■ **DATA RECORDS**

******************************

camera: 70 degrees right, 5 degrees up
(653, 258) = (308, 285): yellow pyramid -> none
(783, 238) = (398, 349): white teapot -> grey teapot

******************************

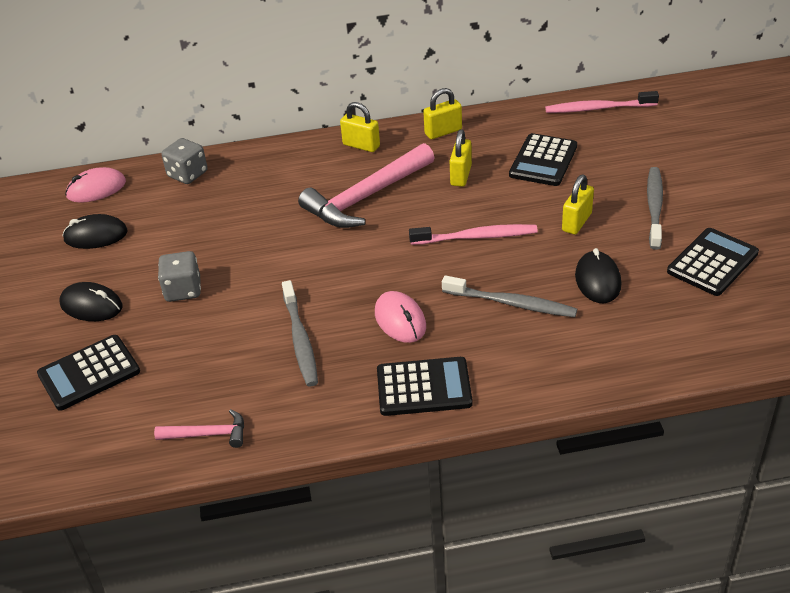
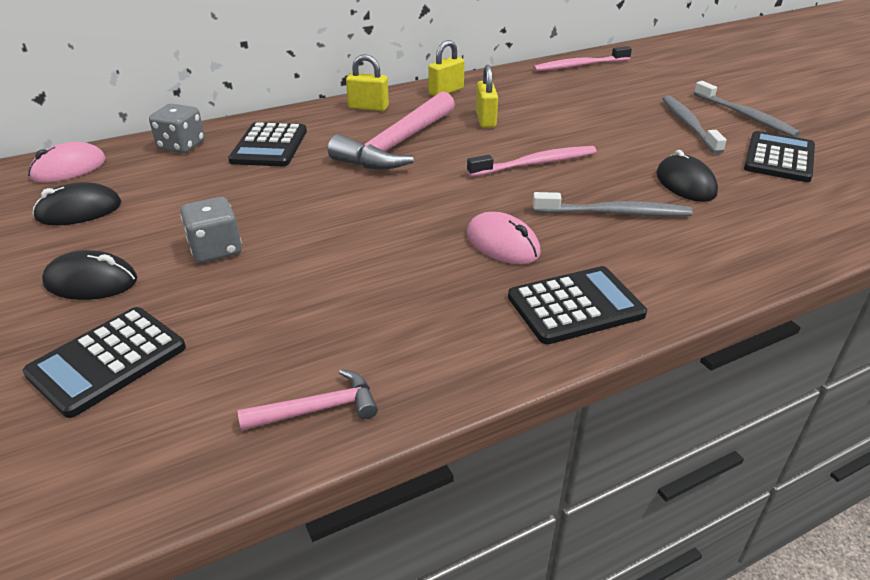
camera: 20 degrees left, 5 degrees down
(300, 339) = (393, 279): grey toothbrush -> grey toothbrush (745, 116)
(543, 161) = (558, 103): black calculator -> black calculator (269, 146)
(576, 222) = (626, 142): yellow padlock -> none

******************************

■ **AIM OF THE EXERCISE**
Copy out the lines above that hold the string "yellow".

■ **SOLUTION TO THIS PROBLEM**
(653, 258) = (308, 285): yellow pyramid -> none
(576, 222) = (626, 142): yellow padlock -> none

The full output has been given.